● Entries supplied:
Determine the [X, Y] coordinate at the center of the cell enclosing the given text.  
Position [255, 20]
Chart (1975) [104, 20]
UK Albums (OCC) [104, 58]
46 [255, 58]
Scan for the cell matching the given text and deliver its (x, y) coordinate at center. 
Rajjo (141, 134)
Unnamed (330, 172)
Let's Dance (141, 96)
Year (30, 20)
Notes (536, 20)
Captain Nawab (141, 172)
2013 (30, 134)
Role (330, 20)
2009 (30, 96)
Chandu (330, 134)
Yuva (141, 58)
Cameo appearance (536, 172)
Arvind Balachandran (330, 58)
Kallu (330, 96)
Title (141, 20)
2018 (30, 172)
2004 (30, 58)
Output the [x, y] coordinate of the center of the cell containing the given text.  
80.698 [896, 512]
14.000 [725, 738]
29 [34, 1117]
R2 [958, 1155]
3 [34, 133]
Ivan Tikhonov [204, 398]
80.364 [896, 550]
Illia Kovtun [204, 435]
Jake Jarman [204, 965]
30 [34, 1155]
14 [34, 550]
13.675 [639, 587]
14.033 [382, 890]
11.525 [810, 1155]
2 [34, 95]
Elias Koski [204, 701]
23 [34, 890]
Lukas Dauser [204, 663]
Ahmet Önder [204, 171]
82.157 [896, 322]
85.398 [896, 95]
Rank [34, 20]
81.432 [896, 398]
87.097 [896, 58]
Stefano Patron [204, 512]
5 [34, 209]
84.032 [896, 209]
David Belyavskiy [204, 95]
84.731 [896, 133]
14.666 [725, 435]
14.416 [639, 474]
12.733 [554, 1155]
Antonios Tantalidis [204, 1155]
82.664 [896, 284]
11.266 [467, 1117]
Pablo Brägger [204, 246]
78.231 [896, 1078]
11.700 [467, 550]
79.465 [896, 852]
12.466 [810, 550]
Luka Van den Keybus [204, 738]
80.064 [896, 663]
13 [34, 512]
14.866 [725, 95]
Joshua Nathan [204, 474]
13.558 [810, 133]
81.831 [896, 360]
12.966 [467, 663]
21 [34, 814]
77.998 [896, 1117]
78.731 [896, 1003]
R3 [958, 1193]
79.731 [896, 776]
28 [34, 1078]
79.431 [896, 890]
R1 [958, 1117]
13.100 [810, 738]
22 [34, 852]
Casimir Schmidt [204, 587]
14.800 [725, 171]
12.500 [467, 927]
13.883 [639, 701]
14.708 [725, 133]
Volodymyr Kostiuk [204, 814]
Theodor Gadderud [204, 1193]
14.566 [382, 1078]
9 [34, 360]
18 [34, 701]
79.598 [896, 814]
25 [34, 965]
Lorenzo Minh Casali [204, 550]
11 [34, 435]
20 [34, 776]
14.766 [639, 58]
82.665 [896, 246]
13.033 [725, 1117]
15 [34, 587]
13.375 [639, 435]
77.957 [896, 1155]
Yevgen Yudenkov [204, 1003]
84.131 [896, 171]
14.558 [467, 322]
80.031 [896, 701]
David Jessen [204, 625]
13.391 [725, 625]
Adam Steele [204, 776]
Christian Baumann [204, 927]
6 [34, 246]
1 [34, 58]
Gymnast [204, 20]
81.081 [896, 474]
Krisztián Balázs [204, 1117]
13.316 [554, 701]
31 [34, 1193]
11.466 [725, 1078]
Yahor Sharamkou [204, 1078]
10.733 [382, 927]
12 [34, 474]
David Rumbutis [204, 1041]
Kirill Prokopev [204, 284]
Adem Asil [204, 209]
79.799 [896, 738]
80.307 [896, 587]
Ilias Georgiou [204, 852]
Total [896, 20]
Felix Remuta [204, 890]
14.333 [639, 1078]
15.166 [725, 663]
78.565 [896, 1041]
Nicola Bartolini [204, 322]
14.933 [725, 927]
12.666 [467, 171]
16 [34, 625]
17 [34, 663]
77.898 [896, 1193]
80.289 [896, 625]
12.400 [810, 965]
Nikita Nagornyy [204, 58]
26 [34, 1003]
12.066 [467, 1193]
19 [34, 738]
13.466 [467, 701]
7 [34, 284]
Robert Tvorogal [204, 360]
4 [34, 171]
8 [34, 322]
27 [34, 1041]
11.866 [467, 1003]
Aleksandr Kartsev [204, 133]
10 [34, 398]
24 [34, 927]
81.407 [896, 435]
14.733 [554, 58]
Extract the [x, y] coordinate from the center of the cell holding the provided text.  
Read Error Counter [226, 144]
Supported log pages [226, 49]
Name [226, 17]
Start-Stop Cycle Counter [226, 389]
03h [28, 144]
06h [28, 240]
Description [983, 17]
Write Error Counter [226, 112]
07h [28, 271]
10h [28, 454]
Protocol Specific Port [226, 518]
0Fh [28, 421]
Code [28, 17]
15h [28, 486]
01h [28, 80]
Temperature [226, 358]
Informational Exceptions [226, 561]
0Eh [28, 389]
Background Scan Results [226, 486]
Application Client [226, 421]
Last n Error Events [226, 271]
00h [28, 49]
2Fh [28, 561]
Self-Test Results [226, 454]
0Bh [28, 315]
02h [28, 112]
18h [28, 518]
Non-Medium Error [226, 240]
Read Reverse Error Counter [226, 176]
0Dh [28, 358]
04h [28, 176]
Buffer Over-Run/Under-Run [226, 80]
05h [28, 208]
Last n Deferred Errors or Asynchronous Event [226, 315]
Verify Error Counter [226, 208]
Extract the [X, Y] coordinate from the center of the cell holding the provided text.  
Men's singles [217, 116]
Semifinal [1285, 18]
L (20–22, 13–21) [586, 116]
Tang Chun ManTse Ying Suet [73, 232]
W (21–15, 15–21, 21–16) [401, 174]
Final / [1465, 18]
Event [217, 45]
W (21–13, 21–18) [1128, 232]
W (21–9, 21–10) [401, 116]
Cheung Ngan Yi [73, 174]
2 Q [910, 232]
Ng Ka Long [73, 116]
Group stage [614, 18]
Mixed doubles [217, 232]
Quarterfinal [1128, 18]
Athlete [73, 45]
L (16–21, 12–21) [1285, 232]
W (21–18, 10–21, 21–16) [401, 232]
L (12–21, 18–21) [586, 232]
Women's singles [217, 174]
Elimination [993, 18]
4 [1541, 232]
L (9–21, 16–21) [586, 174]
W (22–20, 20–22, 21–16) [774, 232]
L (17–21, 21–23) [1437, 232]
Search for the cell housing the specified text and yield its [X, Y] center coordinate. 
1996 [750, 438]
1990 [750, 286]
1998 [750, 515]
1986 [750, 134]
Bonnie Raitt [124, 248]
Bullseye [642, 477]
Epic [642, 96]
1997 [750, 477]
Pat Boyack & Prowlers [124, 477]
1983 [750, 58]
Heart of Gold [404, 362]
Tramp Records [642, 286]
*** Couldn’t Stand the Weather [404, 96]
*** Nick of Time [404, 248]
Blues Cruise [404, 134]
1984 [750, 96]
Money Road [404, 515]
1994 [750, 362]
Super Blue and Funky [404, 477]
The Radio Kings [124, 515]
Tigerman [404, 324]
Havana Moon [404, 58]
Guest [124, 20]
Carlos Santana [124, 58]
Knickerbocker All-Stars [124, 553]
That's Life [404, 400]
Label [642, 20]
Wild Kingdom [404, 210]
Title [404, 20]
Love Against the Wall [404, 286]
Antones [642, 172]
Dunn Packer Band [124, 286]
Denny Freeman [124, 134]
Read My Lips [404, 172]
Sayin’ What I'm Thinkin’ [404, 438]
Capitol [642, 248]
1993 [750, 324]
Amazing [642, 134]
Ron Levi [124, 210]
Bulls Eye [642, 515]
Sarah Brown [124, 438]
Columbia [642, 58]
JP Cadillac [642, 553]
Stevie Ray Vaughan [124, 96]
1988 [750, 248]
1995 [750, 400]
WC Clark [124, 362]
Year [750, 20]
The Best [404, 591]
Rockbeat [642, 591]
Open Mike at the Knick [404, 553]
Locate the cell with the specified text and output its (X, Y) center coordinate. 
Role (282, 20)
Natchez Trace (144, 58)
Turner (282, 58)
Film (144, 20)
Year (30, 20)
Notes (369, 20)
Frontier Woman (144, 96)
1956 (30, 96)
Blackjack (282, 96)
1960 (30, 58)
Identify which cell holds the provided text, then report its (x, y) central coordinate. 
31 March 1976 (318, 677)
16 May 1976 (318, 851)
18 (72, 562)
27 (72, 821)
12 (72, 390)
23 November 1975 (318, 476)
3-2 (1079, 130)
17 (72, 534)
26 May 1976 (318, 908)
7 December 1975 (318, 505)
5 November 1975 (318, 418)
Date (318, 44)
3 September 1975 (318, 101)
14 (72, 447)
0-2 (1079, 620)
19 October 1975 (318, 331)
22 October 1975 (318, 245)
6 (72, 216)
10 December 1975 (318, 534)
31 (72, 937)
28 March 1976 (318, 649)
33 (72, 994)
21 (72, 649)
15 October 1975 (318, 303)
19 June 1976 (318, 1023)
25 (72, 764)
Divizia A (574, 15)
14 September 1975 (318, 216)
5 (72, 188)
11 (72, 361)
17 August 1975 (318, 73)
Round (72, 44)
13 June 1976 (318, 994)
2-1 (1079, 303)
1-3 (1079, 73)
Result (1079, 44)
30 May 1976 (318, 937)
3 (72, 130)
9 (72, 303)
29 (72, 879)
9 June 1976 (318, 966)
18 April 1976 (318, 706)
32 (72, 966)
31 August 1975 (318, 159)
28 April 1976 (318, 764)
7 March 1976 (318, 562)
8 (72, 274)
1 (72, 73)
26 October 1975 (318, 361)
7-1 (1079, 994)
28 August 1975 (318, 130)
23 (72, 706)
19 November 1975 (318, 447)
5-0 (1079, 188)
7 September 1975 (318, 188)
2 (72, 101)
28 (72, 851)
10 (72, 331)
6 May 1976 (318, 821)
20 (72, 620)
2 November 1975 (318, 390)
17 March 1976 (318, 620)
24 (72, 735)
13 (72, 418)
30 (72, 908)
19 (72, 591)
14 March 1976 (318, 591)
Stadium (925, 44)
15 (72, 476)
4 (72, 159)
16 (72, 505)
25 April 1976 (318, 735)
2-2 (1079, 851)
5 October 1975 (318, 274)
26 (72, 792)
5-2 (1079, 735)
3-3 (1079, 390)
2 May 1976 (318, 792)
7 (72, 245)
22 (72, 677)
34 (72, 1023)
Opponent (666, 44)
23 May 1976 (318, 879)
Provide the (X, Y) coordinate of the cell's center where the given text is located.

● What the exercise asks:
Reproduce the entries word for word, from their first line up to and including the line with "13.675 [639, 587]".

● The solution:
Determine the [X, Y] coordinate at the center of the cell enclosing the given text.  
Position [255, 20]
Chart (1975) [104, 20]
UK Albums (OCC) [104, 58]
46 [255, 58]
Scan for the cell matching the given text and deliver its (x, y) coordinate at center. 
Rajjo (141, 134)
Unnamed (330, 172)
Let's Dance (141, 96)
Year (30, 20)
Notes (536, 20)
Captain Nawab (141, 172)
2013 (30, 134)
Role (330, 20)
2009 (30, 96)
Chandu (330, 134)
Yuva (141, 58)
Cameo appearance (536, 172)
Arvind Balachandran (330, 58)
Kallu (330, 96)
Title (141, 20)
2018 (30, 172)
2004 (30, 58)
Output the [x, y] coordinate of the center of the cell containing the given text.  
80.698 [896, 512]
14.000 [725, 738]
29 [34, 1117]
R2 [958, 1155]
3 [34, 133]
Ivan Tikhonov [204, 398]
80.364 [896, 550]
Illia Kovtun [204, 435]
Jake Jarman [204, 965]
30 [34, 1155]
14 [34, 550]
13.675 [639, 587]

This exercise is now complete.